Scene difference descriptions:

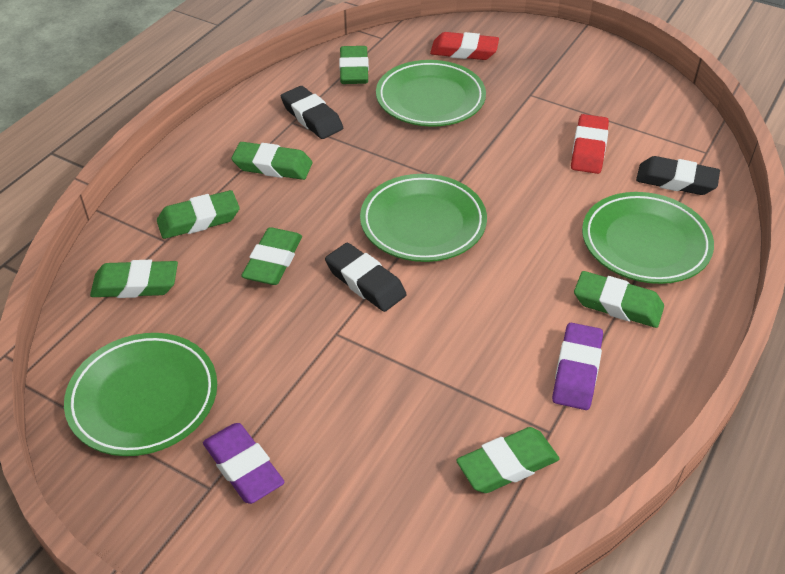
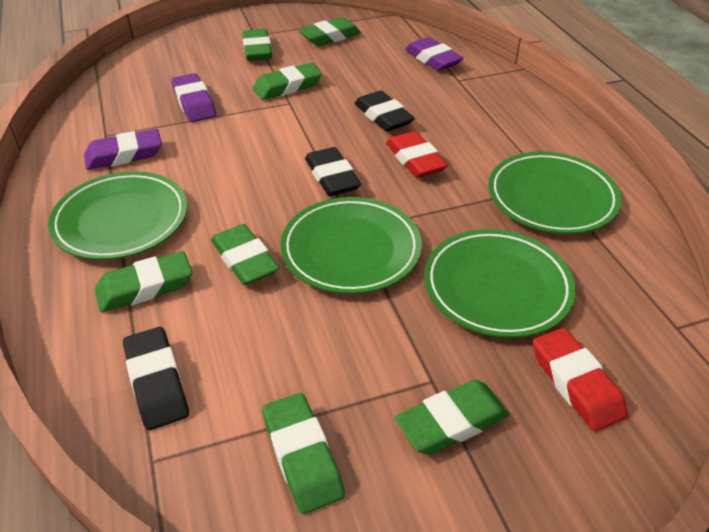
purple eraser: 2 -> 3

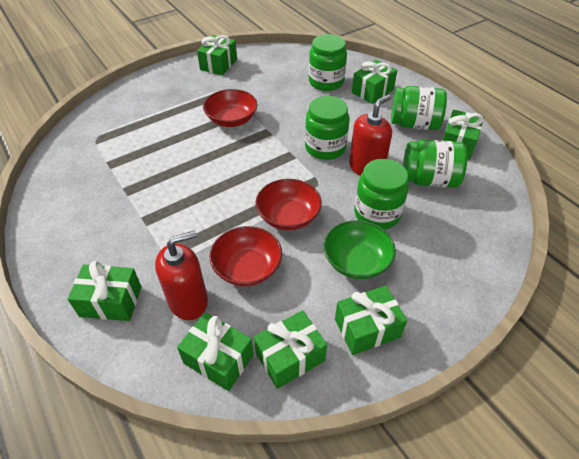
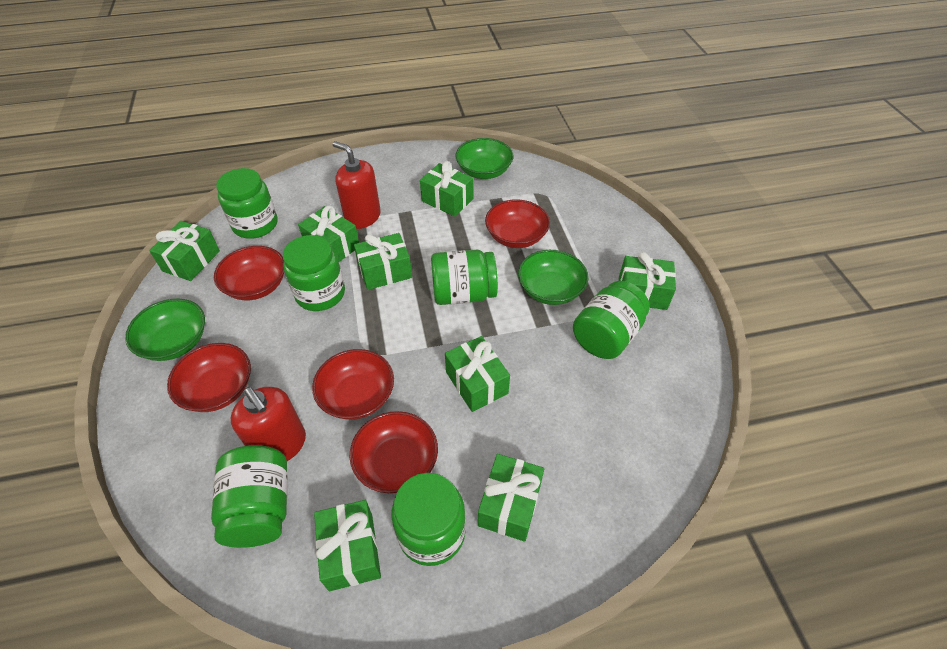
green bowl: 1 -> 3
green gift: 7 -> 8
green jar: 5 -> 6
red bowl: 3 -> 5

**Problem description**
Your job is to return all lines above that hold the word "green".

**Problem solution**
green bowl: 1 -> 3
green gift: 7 -> 8
green jar: 5 -> 6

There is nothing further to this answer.